Every record that follows should be copied exactly. No picture belongs in the copy.

______

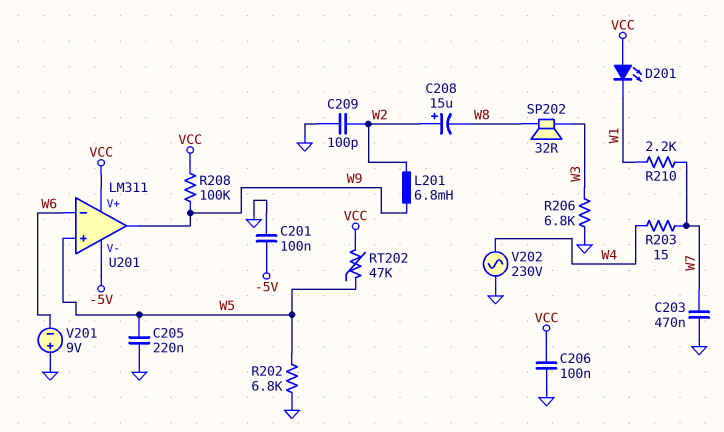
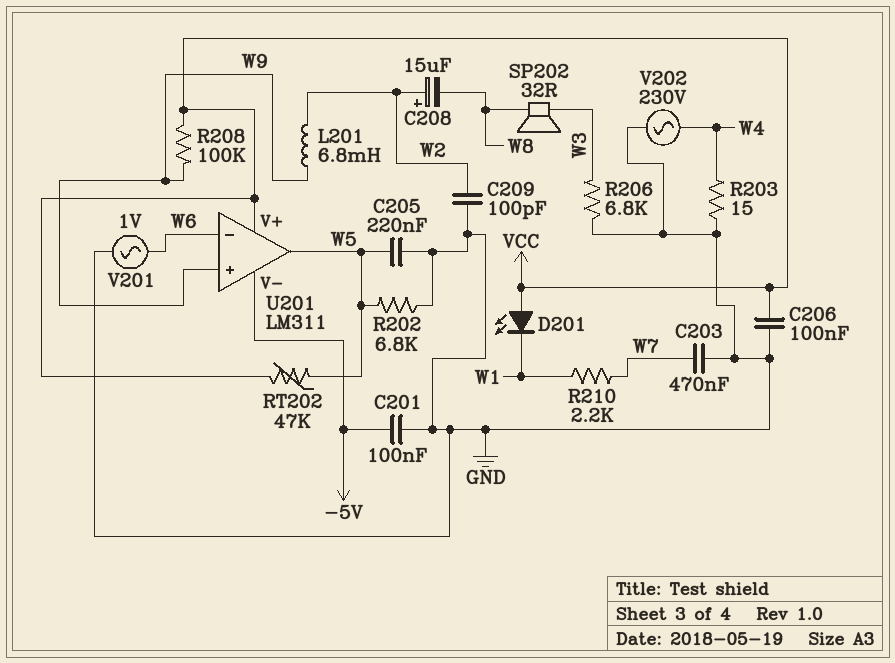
R203: 15 (W4, W7) -> 15 (GND, W4)
U201 pin in+: W5 -> W9
U201 pin out: W9 -> W5
V201: 9V (plus GND, minus W6) -> AC 1V (GND, W6)

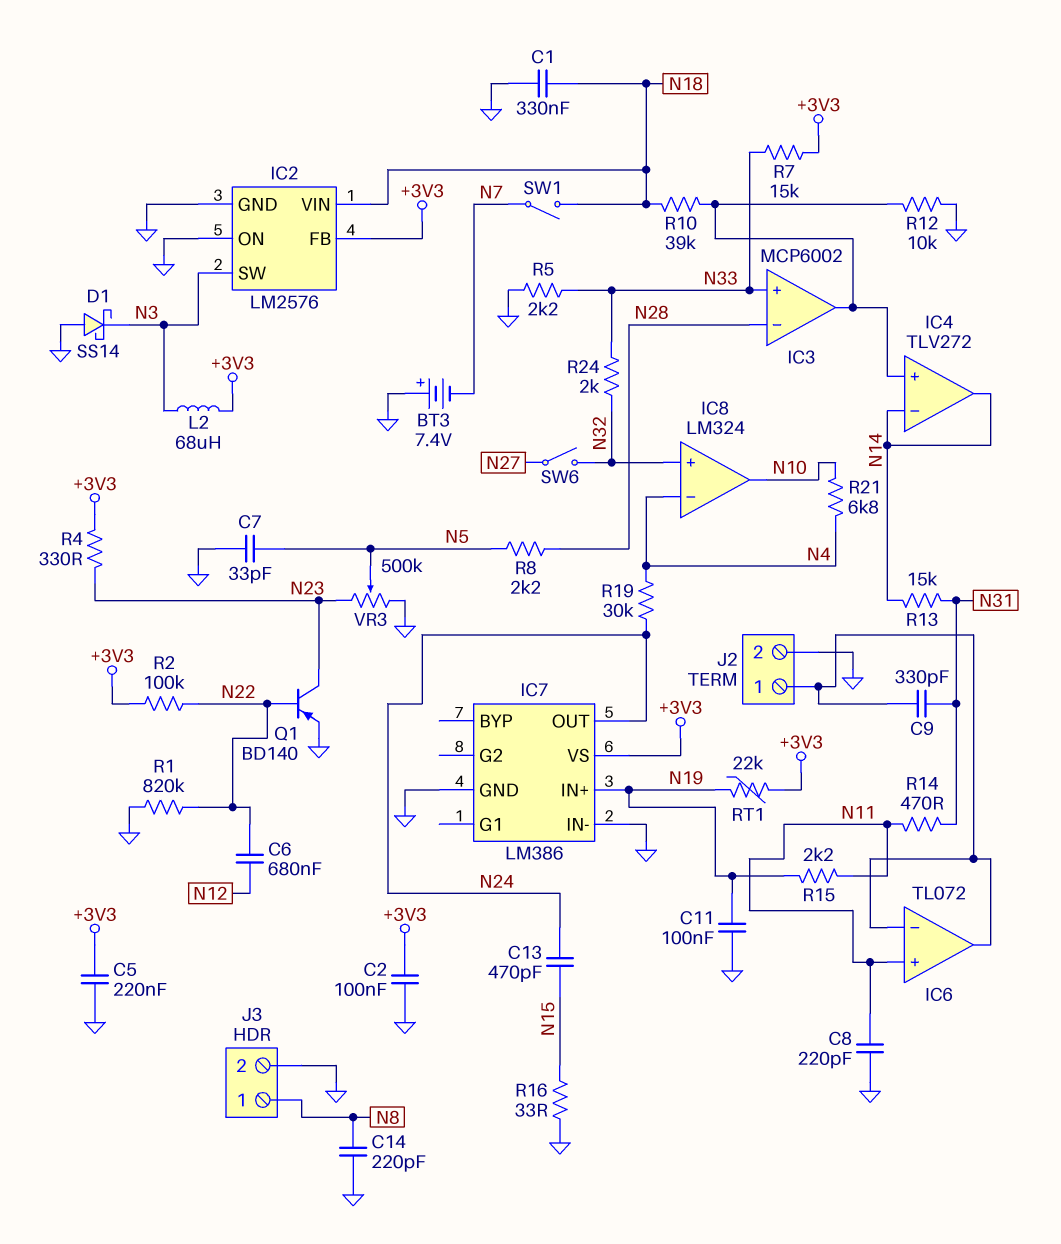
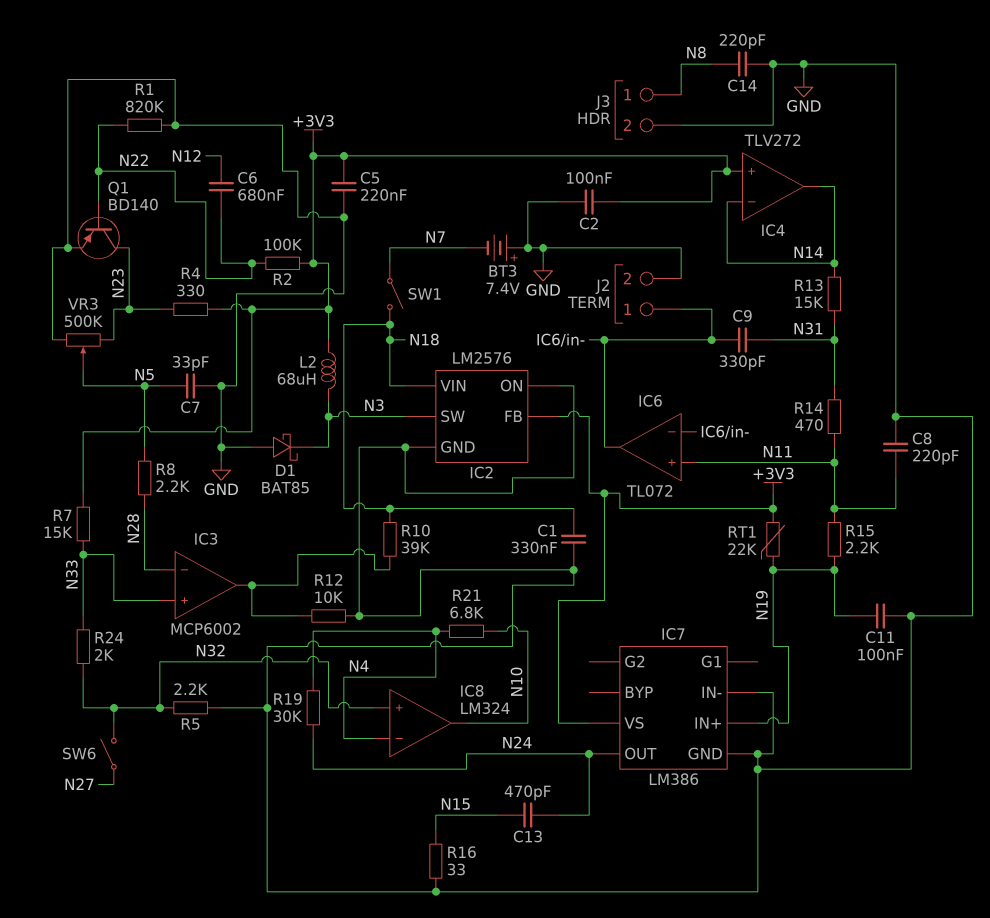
D1: schottky SS14 (A GND, K N3) -> schottky BAT85 (A GND, K N3)
IC4 pin in+: IC3/out -> +3V3
R5: 2.2k (GND, N33) -> 2.2k (GND, N32)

______

_Reply:_
R203: 15 (W4, W7) -> 15 (GND, W4)
U201 pin in+: W5 -> W9
U201 pin out: W9 -> W5
V201: 9V (plus GND, minus W6) -> AC 1V (GND, W6)

D1: schottky SS14 (A GND, K N3) -> schottky BAT85 (A GND, K N3)
IC4 pin in+: IC3/out -> +3V3
R5: 2.2k (GND, N33) -> 2.2k (GND, N32)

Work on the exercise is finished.